A verbatim reproduction of the lines below, from the line containing "U1 pin TRIG: THR -> TICK" through the line containing "IC201 pin IN: +12V -> VBAT", both ends included, is the whole required output.
DATA START
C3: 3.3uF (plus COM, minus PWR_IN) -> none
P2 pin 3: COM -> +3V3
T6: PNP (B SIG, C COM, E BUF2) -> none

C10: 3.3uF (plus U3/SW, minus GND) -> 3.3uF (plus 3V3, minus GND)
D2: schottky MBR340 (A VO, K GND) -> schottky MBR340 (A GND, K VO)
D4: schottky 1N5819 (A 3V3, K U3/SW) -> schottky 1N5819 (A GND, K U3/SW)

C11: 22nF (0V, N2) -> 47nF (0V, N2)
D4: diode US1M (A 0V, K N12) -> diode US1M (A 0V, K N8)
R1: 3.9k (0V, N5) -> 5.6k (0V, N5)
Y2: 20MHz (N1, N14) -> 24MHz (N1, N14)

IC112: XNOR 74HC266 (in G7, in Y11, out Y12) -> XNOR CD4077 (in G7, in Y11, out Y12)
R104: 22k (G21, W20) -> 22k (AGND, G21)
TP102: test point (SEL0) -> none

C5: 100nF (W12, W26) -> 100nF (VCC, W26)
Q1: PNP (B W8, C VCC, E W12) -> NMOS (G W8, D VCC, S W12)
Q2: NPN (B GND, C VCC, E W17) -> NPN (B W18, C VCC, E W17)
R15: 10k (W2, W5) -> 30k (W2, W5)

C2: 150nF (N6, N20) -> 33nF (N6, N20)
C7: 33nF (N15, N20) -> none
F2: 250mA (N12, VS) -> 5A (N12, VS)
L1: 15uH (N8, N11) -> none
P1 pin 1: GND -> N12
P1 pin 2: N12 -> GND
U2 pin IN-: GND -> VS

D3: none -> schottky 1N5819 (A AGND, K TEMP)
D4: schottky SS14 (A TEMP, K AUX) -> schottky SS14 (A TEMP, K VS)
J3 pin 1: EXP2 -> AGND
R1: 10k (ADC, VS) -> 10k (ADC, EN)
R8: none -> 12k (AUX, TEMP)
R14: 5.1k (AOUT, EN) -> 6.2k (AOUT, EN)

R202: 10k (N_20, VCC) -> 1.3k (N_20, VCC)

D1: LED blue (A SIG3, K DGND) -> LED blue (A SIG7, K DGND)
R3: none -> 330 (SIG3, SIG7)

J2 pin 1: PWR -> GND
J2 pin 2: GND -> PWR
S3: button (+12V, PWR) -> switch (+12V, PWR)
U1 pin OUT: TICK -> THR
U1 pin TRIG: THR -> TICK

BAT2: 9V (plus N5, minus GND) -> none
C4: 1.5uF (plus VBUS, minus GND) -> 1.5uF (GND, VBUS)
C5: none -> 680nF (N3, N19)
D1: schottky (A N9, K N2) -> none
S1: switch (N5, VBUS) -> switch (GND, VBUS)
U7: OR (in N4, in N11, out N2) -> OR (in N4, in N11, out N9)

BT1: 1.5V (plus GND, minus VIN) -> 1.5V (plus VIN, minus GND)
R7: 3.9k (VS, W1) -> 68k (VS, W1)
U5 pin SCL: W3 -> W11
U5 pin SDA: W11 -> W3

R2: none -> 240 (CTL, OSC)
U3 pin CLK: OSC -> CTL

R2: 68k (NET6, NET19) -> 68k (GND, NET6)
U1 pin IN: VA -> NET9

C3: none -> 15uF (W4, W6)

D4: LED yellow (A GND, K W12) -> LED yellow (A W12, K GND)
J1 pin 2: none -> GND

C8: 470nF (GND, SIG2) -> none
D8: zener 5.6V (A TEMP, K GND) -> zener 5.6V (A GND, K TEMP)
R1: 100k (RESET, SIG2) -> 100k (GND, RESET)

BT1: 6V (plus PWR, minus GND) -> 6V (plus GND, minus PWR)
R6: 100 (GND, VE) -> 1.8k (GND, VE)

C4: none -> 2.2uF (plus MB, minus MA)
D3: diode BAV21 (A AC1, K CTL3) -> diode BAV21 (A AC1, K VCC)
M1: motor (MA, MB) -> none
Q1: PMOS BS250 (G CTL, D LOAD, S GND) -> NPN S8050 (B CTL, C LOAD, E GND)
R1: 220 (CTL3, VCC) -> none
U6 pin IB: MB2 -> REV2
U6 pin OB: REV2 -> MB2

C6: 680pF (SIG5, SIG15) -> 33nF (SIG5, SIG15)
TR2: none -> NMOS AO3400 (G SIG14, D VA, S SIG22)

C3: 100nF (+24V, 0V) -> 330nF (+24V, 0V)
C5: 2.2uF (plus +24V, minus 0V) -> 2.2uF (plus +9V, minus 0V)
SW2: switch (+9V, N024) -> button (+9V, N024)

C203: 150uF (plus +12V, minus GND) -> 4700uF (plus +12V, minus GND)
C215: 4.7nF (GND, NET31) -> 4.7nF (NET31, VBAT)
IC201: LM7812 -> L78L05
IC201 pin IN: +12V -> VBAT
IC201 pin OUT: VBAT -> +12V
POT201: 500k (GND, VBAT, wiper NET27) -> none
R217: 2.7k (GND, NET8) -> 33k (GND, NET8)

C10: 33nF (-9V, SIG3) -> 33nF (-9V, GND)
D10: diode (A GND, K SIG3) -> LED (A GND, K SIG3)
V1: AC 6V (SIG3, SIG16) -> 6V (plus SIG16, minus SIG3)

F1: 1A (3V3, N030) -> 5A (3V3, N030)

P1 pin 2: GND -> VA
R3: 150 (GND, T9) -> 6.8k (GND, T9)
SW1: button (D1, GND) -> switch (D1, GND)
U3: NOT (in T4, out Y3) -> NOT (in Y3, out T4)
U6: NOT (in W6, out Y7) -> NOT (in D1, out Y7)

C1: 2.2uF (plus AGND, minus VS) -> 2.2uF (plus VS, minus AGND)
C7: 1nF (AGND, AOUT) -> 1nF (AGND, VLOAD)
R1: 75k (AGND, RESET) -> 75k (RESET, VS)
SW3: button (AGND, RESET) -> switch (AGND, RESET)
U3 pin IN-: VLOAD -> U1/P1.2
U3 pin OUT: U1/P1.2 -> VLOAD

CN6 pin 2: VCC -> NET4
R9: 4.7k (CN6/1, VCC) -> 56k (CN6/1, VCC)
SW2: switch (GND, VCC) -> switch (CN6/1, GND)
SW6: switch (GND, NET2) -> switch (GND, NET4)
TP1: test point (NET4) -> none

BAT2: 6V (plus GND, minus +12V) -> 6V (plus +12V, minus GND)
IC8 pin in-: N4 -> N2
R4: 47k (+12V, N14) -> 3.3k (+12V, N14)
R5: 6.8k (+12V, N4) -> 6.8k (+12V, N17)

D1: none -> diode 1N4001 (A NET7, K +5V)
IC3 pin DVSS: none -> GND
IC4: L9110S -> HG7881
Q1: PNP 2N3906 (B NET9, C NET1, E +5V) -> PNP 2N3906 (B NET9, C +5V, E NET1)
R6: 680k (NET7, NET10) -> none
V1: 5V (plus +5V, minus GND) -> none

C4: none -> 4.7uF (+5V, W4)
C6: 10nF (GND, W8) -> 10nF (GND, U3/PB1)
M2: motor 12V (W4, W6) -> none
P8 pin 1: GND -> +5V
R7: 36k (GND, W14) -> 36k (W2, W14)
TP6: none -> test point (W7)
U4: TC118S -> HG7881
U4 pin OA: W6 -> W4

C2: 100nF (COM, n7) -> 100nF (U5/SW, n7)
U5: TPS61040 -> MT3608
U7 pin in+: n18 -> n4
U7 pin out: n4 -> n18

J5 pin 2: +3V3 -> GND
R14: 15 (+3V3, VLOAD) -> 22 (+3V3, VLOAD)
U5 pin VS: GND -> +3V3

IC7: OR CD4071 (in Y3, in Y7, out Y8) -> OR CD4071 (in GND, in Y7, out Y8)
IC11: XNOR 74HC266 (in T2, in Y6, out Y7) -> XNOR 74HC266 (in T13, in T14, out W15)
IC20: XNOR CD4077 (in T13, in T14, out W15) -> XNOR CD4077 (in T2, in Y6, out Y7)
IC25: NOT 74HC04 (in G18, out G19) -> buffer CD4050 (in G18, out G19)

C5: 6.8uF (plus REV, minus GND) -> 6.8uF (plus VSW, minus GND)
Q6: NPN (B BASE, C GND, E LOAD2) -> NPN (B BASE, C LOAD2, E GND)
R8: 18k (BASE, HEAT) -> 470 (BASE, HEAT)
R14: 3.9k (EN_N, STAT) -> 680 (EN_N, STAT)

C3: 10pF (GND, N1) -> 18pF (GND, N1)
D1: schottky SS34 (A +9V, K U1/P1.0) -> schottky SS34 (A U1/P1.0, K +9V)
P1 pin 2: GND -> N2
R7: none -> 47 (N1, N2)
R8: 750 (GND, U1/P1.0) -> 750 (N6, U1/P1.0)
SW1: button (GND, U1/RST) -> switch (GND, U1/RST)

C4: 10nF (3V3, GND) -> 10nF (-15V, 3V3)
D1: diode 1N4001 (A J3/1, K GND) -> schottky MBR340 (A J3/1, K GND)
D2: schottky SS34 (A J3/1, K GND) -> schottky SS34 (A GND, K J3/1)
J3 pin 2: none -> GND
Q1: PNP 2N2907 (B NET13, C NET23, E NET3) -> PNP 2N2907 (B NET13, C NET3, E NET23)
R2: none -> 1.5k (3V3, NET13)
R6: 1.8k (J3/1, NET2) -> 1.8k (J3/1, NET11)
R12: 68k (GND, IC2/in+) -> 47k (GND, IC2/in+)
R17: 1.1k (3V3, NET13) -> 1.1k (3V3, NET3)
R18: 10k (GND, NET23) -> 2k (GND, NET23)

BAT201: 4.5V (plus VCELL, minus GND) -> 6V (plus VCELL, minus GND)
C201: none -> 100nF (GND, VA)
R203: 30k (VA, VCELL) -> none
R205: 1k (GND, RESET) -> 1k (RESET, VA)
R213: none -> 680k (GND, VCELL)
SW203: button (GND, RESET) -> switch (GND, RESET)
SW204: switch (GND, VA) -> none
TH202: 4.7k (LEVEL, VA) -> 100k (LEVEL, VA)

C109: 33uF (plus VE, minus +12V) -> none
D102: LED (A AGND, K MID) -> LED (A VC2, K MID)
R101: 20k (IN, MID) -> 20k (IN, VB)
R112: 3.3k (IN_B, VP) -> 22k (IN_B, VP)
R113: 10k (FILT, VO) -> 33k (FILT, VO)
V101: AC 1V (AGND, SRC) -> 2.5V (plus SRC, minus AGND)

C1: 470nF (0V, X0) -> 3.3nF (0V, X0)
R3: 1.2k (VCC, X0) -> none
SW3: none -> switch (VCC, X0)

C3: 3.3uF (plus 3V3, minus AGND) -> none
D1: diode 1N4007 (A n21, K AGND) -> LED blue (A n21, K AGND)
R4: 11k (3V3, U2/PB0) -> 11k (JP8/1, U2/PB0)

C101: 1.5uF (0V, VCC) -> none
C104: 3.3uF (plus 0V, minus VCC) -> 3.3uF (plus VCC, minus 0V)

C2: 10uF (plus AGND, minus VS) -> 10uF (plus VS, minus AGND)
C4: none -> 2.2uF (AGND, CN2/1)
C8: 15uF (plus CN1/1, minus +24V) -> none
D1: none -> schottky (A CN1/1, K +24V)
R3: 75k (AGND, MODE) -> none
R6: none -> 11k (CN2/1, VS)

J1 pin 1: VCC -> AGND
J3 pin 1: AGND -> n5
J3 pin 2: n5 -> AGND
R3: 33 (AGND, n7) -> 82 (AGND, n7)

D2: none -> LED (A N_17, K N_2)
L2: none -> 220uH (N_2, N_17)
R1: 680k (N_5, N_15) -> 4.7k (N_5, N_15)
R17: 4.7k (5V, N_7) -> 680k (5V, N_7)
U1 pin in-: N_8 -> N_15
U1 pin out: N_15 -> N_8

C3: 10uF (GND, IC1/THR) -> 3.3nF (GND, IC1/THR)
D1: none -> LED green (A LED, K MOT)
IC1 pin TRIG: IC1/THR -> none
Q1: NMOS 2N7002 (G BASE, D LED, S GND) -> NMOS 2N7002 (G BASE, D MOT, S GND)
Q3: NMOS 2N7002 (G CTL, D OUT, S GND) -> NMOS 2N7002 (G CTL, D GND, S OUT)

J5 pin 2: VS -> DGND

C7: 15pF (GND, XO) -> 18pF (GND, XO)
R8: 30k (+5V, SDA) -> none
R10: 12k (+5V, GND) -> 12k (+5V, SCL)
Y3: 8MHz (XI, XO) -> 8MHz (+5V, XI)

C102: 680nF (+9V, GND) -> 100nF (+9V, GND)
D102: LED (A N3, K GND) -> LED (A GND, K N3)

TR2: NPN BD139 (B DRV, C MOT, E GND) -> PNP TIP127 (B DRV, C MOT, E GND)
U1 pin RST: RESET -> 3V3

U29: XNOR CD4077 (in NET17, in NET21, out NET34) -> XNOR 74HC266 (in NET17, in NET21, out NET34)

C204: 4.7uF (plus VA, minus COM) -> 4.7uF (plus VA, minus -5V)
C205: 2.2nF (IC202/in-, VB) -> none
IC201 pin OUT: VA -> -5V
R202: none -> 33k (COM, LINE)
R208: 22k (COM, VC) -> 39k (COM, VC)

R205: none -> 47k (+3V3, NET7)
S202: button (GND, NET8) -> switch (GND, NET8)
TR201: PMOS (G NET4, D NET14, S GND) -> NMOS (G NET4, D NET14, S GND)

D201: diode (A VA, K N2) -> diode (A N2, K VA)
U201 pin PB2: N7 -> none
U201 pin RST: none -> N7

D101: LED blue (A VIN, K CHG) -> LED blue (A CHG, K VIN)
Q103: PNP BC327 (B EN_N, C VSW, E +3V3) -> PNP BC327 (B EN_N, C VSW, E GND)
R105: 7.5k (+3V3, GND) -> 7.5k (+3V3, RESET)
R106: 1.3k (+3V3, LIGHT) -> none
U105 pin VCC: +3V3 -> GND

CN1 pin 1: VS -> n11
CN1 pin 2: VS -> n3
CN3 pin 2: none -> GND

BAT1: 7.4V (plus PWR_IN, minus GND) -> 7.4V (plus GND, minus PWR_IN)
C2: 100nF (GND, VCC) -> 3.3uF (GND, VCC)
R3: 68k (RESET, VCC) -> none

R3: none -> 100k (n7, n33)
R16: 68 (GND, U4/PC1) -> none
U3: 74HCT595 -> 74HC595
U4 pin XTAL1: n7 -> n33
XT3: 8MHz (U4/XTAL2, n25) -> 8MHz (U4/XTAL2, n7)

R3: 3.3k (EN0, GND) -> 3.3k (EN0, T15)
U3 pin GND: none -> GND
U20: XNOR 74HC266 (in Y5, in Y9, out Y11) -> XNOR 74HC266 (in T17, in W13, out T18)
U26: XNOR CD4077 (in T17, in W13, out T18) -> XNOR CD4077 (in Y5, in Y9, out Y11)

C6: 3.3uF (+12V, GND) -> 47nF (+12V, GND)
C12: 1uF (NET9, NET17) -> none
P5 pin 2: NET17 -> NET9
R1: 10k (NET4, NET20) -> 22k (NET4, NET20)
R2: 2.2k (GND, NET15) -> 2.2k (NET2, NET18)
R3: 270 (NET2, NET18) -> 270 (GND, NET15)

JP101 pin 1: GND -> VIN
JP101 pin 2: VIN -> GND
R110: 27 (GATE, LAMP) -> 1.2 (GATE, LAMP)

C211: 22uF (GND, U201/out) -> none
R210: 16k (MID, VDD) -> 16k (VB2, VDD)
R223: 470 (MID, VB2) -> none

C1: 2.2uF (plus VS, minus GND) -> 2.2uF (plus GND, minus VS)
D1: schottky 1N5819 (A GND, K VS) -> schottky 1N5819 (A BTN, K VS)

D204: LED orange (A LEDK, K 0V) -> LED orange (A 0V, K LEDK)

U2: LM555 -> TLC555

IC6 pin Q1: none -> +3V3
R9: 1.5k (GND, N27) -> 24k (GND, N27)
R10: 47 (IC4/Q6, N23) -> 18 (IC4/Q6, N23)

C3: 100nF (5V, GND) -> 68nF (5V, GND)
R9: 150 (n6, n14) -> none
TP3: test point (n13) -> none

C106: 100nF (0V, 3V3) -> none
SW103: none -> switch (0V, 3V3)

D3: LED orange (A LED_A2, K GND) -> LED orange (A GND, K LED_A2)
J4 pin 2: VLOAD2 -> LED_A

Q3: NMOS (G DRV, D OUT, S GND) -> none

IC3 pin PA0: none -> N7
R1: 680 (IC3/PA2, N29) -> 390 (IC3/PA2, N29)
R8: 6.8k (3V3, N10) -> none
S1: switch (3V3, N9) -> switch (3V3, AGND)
DATA END
EXERCISE ANSWER -
U1 pin TRIG: THR -> TICK

BAT2: 9V (plus N5, minus GND) -> none
C4: 1.5uF (plus VBUS, minus GND) -> 1.5uF (GND, VBUS)
C5: none -> 680nF (N3, N19)
D1: schottky (A N9, K N2) -> none
S1: switch (N5, VBUS) -> switch (GND, VBUS)
U7: OR (in N4, in N11, out N2) -> OR (in N4, in N11, out N9)

BT1: 1.5V (plus GND, minus VIN) -> 1.5V (plus VIN, minus GND)
R7: 3.9k (VS, W1) -> 68k (VS, W1)
U5 pin SCL: W3 -> W11
U5 pin SDA: W11 -> W3

R2: none -> 240 (CTL, OSC)
U3 pin CLK: OSC -> CTL

R2: 68k (NET6, NET19) -> 68k (GND, NET6)
U1 pin IN: VA -> NET9

C3: none -> 15uF (W4, W6)

D4: LED yellow (A GND, K W12) -> LED yellow (A W12, K GND)
J1 pin 2: none -> GND

C8: 470nF (GND, SIG2) -> none
D8: zener 5.6V (A TEMP, K GND) -> zener 5.6V (A GND, K TEMP)
R1: 100k (RESET, SIG2) -> 100k (GND, RESET)

BT1: 6V (plus PWR, minus GND) -> 6V (plus GND, minus PWR)
R6: 100 (GND, VE) -> 1.8k (GND, VE)

C4: none -> 2.2uF (plus MB, minus MA)
D3: diode BAV21 (A AC1, K CTL3) -> diode BAV21 (A AC1, K VCC)
M1: motor (MA, MB) -> none
Q1: PMOS BS250 (G CTL, D LOAD, S GND) -> NPN S8050 (B CTL, C LOAD, E GND)
R1: 220 (CTL3, VCC) -> none
U6 pin IB: MB2 -> REV2
U6 pin OB: REV2 -> MB2

C6: 680pF (SIG5, SIG15) -> 33nF (SIG5, SIG15)
TR2: none -> NMOS AO3400 (G SIG14, D VA, S SIG22)

C3: 100nF (+24V, 0V) -> 330nF (+24V, 0V)
C5: 2.2uF (plus +24V, minus 0V) -> 2.2uF (plus +9V, minus 0V)
SW2: switch (+9V, N024) -> button (+9V, N024)

C203: 150uF (plus +12V, minus GND) -> 4700uF (plus +12V, minus GND)
C215: 4.7nF (GND, NET31) -> 4.7nF (NET31, VBAT)
IC201: LM7812 -> L78L05
IC201 pin IN: +12V -> VBAT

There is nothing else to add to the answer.